**HOW TO COMPLETE THIS TASK**
Start at the line in the entries below that contains "tan brick G6:H6", stop at the line that contains "tan brick H10 level 1 -> tan brick E7 level 1", and output exactly the lines in that span, both ends included.

**TASK MATERIAL**
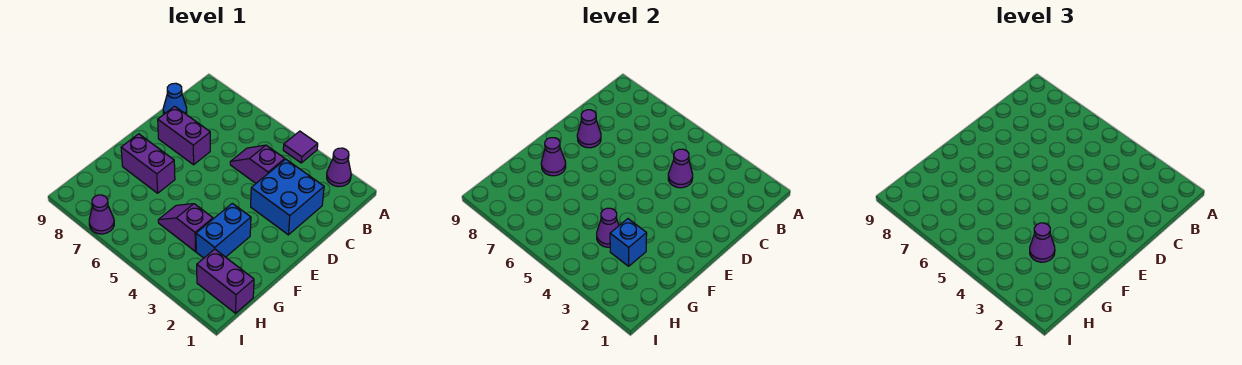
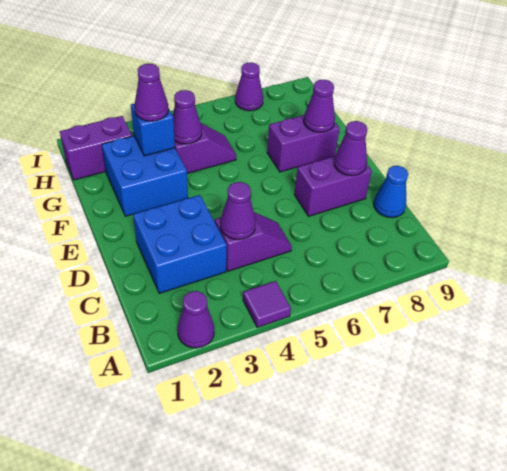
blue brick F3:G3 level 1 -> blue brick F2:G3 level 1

...

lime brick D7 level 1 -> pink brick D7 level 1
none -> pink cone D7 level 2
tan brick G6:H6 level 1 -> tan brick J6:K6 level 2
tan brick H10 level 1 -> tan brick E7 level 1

**SOLUTION**
tan brick G6:H6 level 1 -> tan brick J6:K6 level 2
tan brick H10 level 1 -> tan brick E7 level 1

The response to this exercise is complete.